THE DATA:
------------------------
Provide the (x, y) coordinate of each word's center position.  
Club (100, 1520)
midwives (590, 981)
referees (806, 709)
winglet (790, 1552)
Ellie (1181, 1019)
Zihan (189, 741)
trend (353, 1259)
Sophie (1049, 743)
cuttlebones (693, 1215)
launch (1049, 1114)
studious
------------------------
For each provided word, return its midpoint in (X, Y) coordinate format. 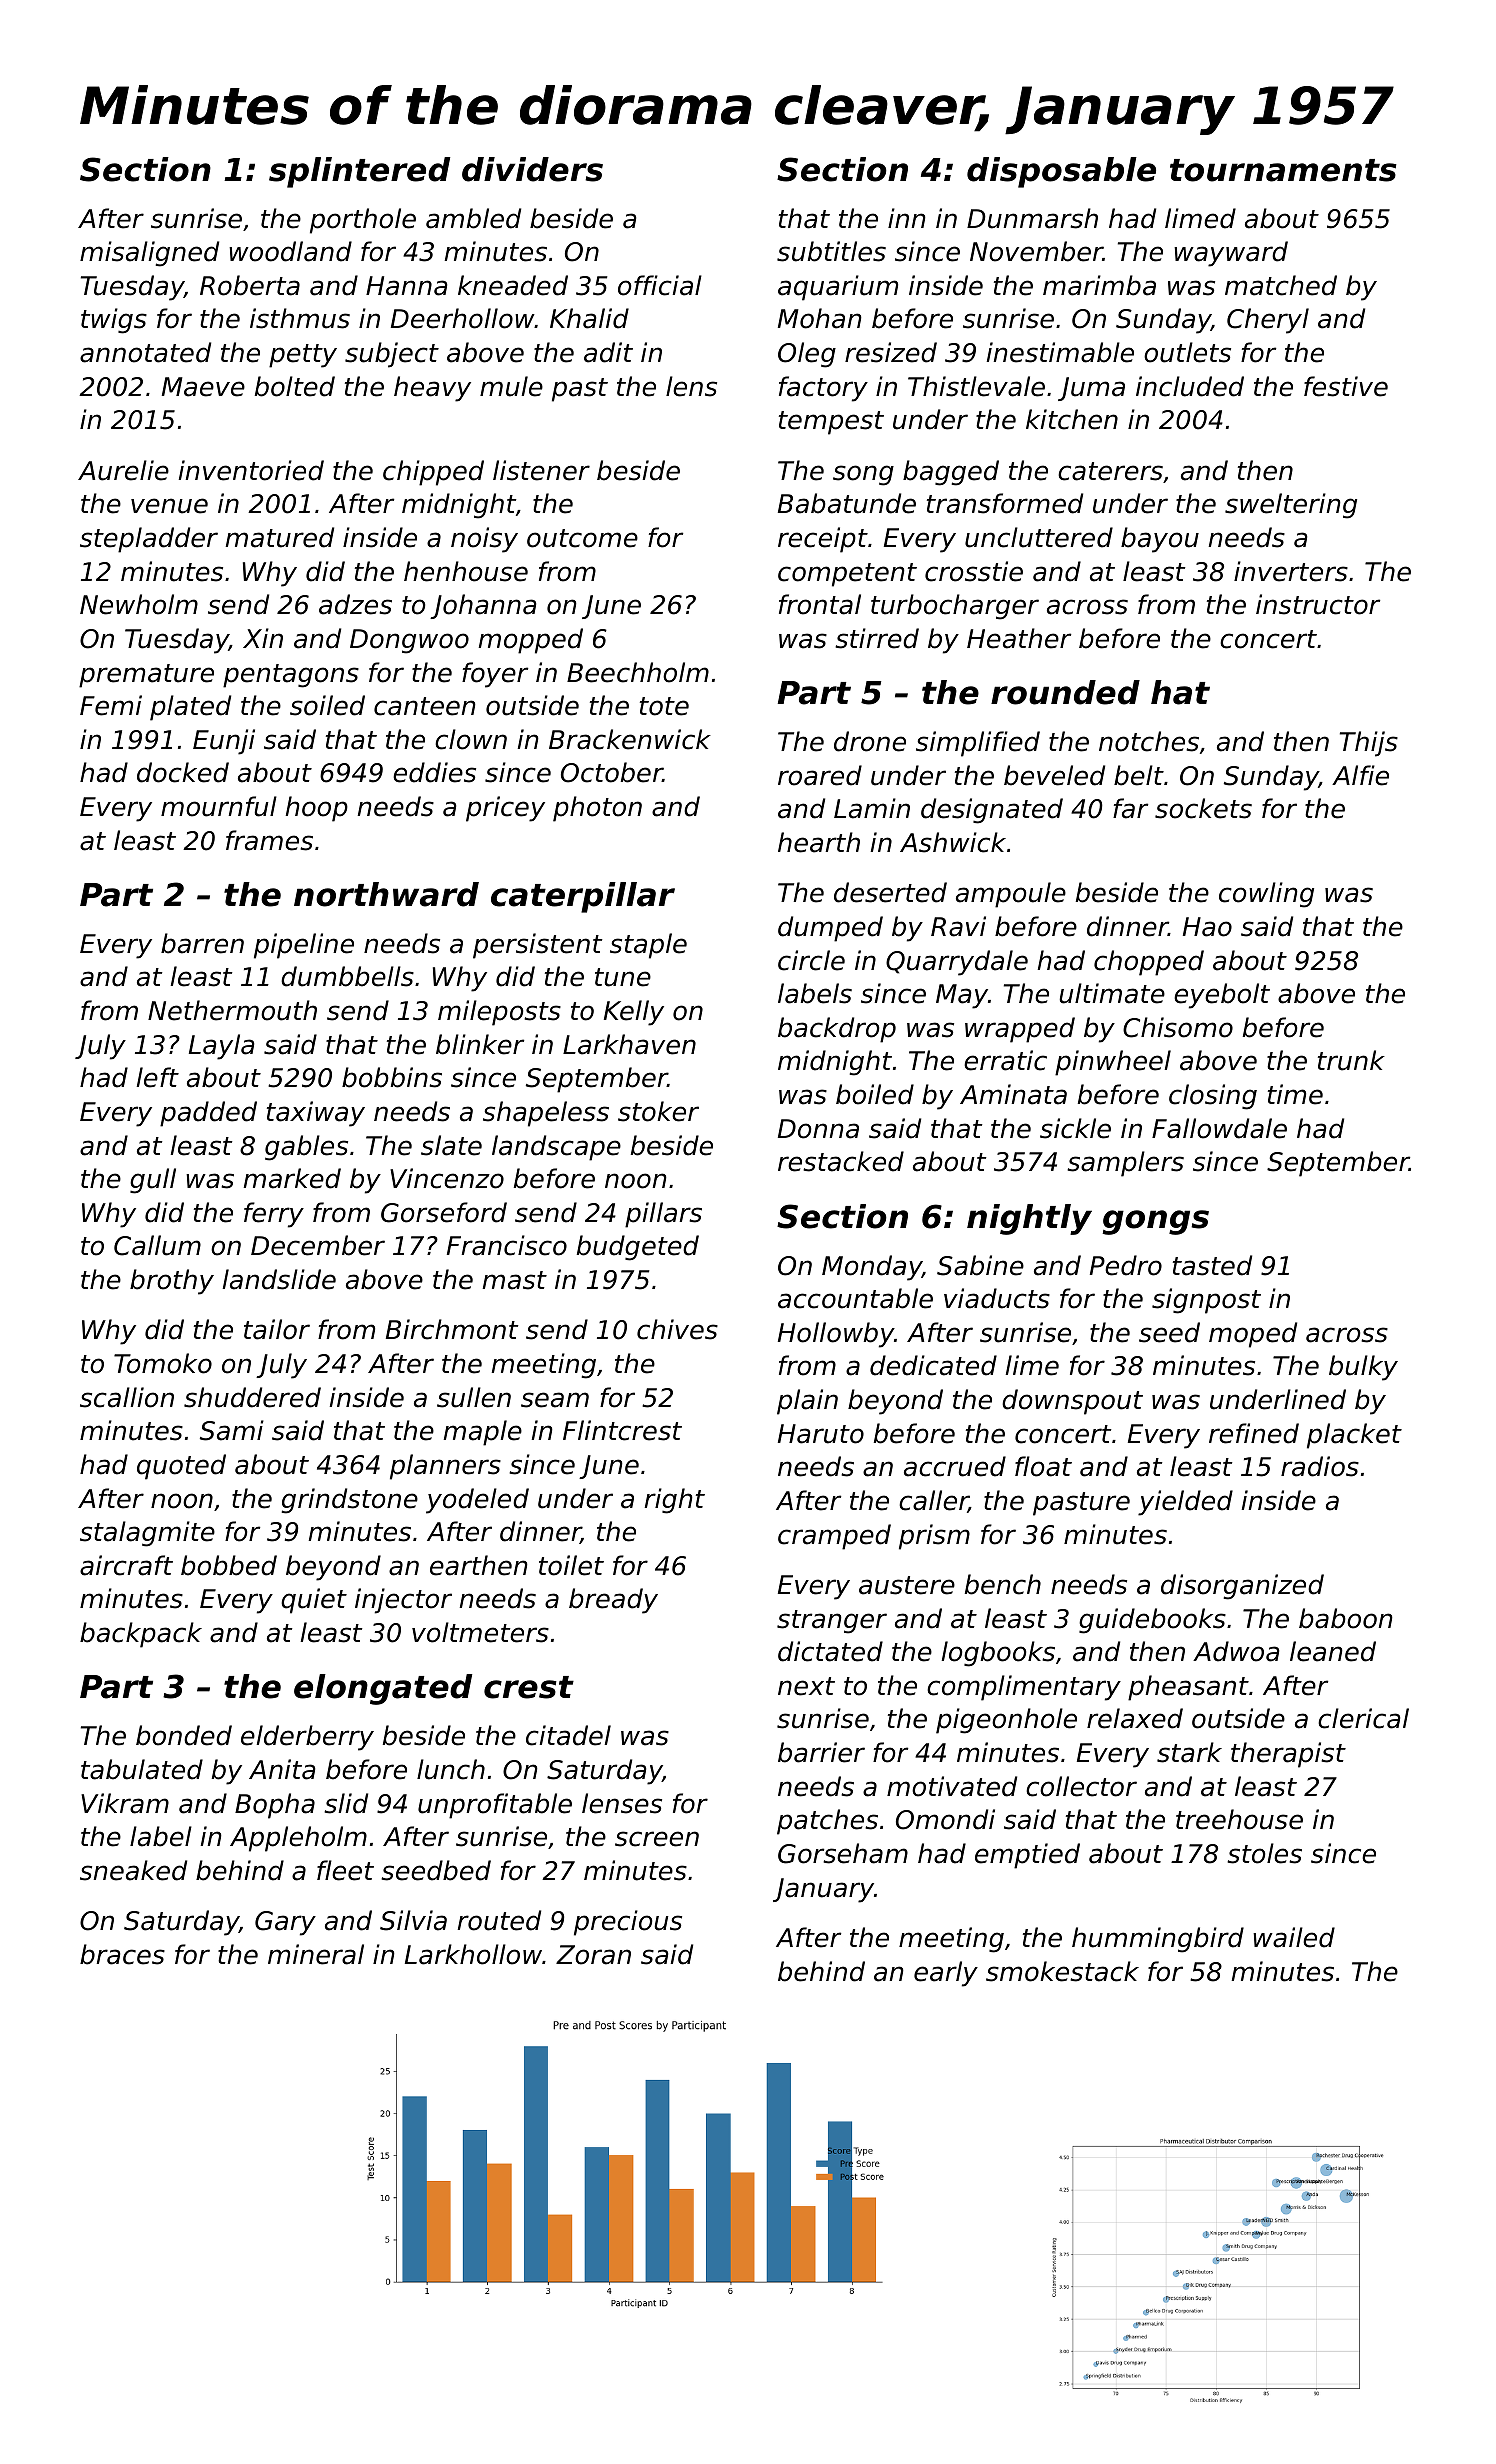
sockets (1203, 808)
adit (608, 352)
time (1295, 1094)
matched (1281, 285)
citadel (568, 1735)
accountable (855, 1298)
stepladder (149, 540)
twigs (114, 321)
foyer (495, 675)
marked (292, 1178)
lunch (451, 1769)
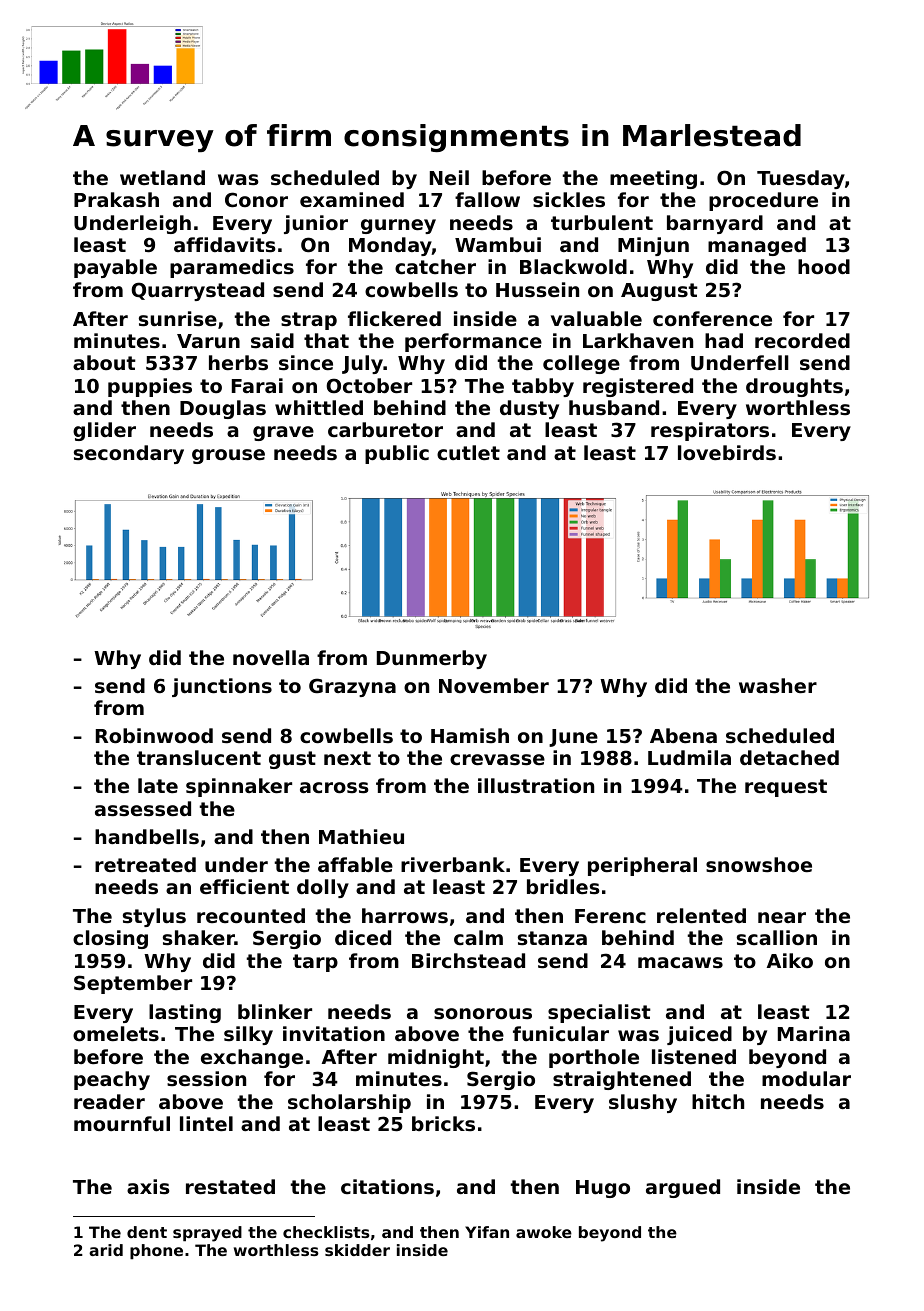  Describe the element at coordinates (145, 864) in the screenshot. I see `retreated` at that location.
------------------------
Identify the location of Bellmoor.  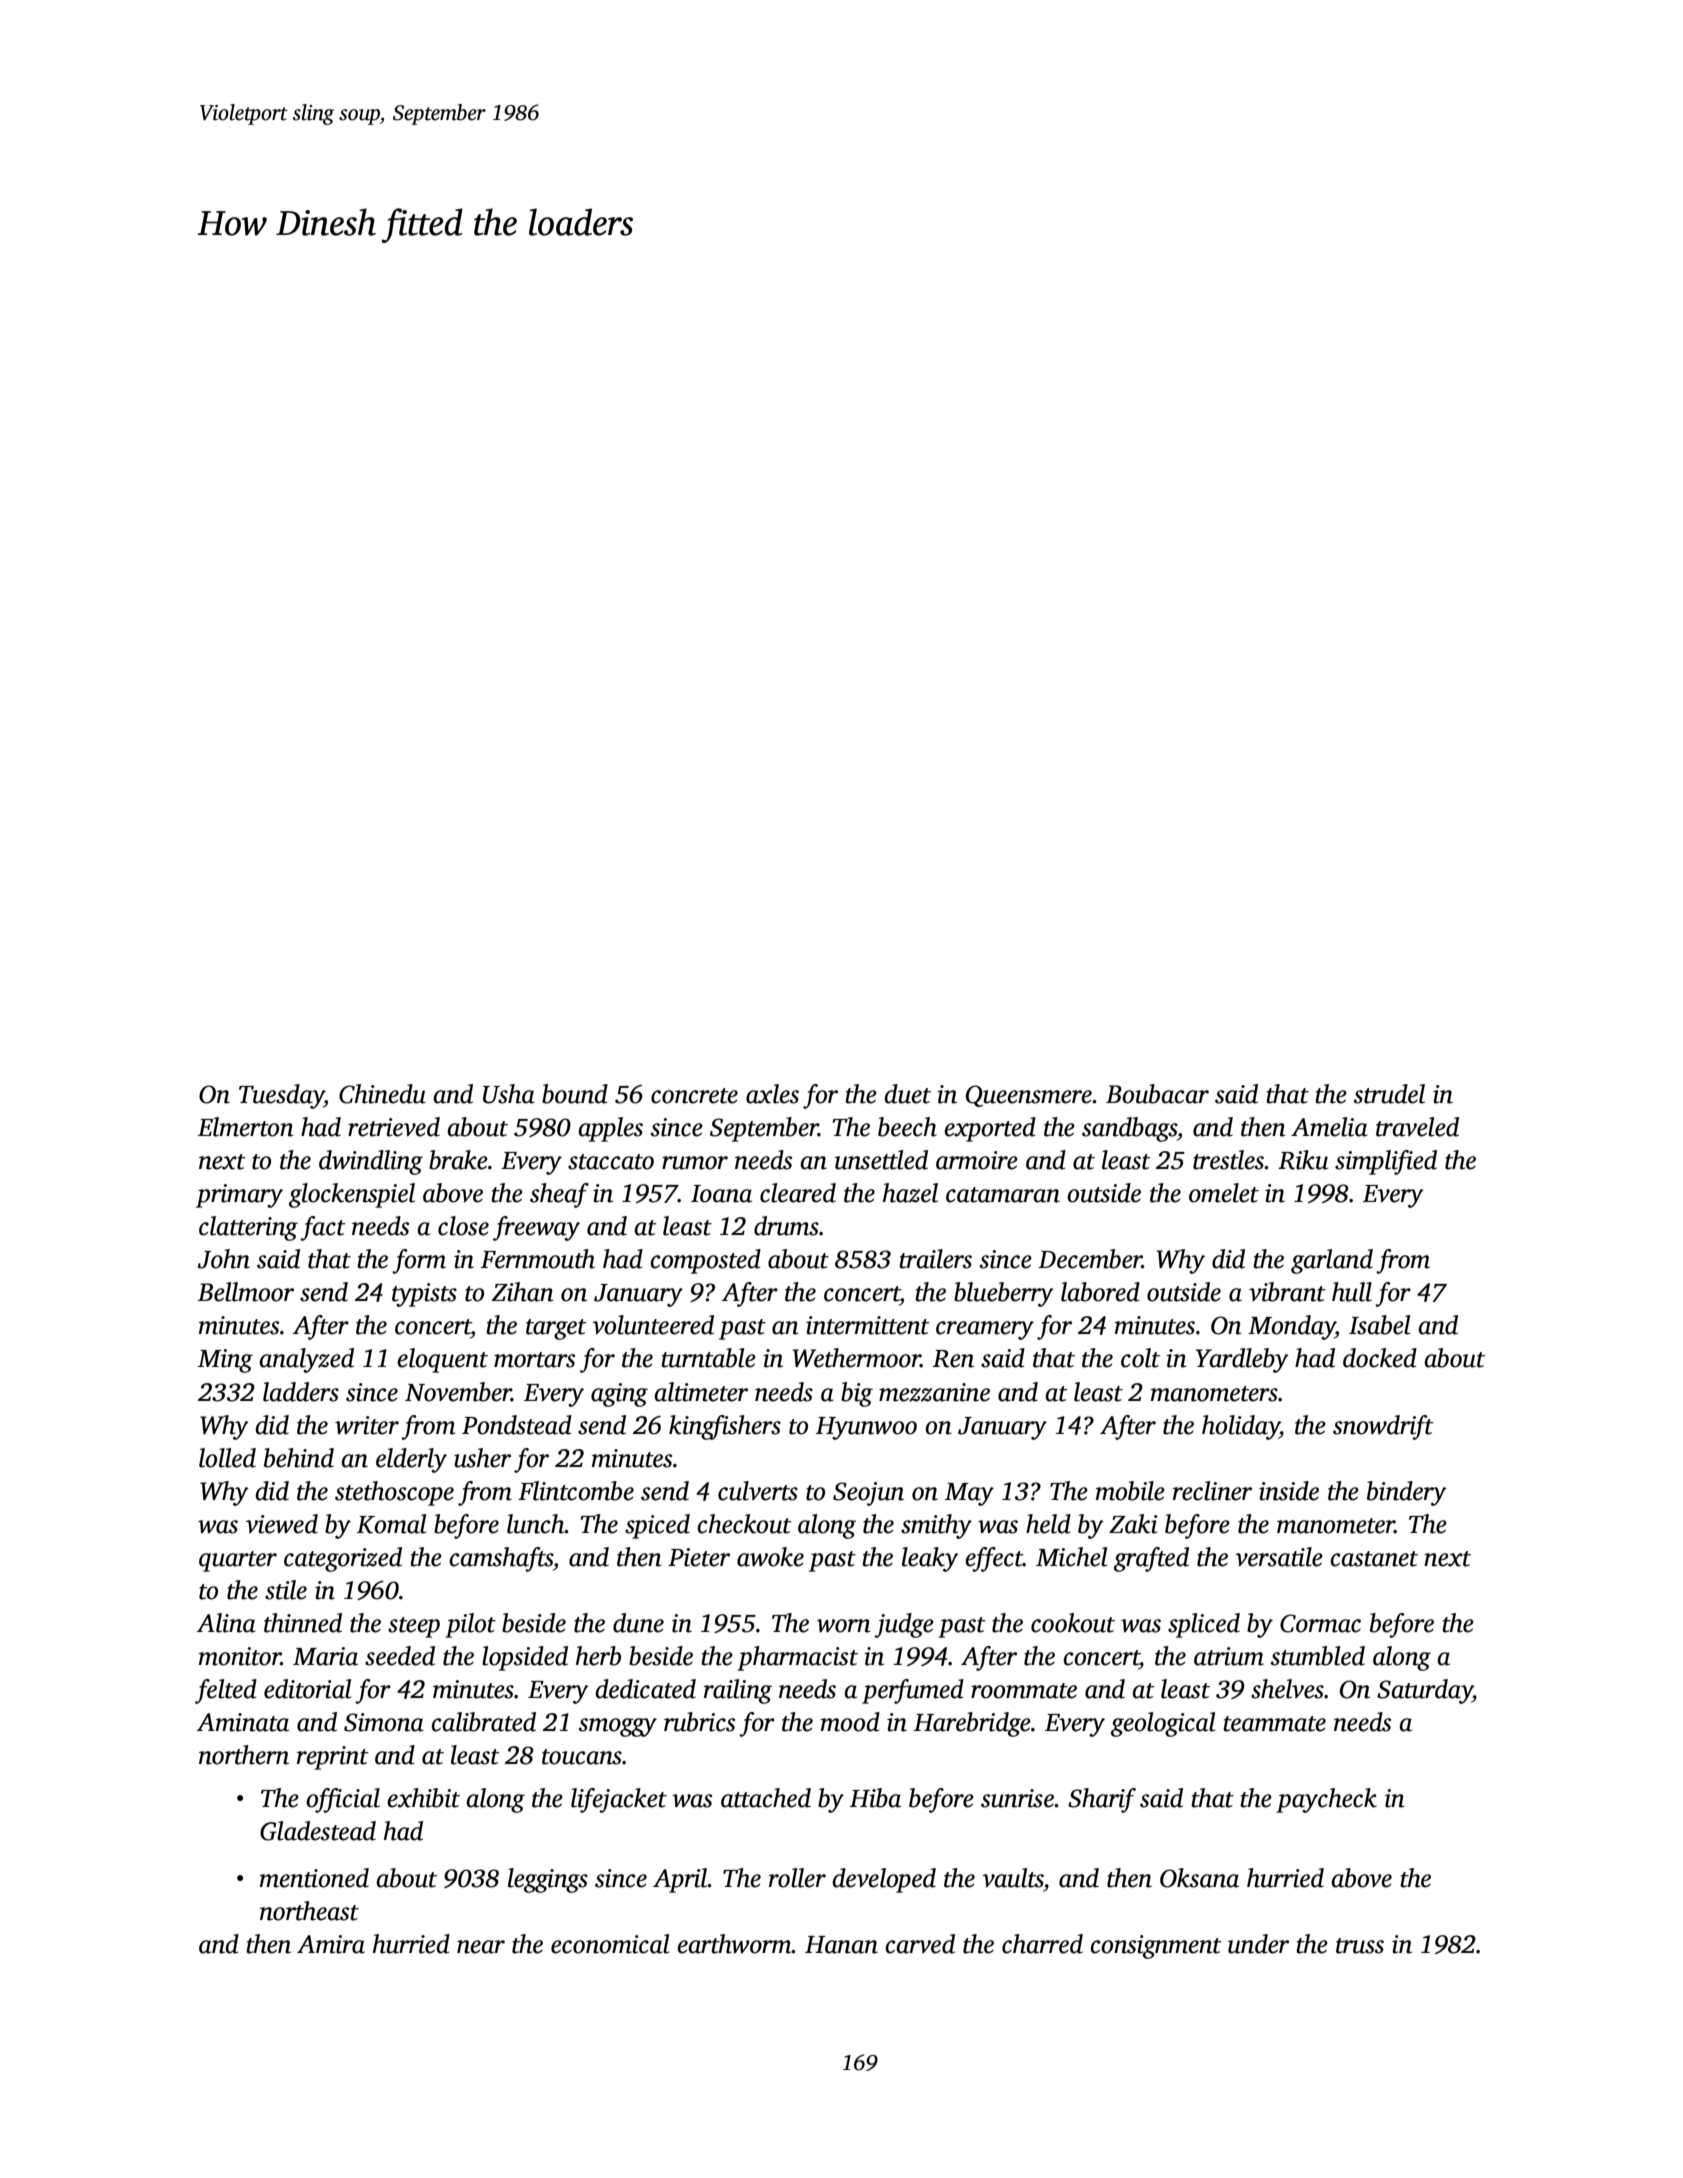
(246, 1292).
------------------------
TASK GOAL:
Edit the entries from the line with "adit (608, 352)" up to and including the line with "Describe the element" by replacing "twigs" with "branches" and keeping everything else the same. Give back only those lines, and omit the pictures.

FINISHED ANSWER:
adit (608, 352)
time (1295, 1094)
matched (1281, 285)
citadel (568, 1735)
accountable (855, 1298)
stepladder (149, 540)
branches (114, 321)
foyer (495, 675)
marked (292, 1178)
lunch (451, 1769)
  Describe the element at coordinates (145, 864) in the screenshot. I see `retreated` at that location.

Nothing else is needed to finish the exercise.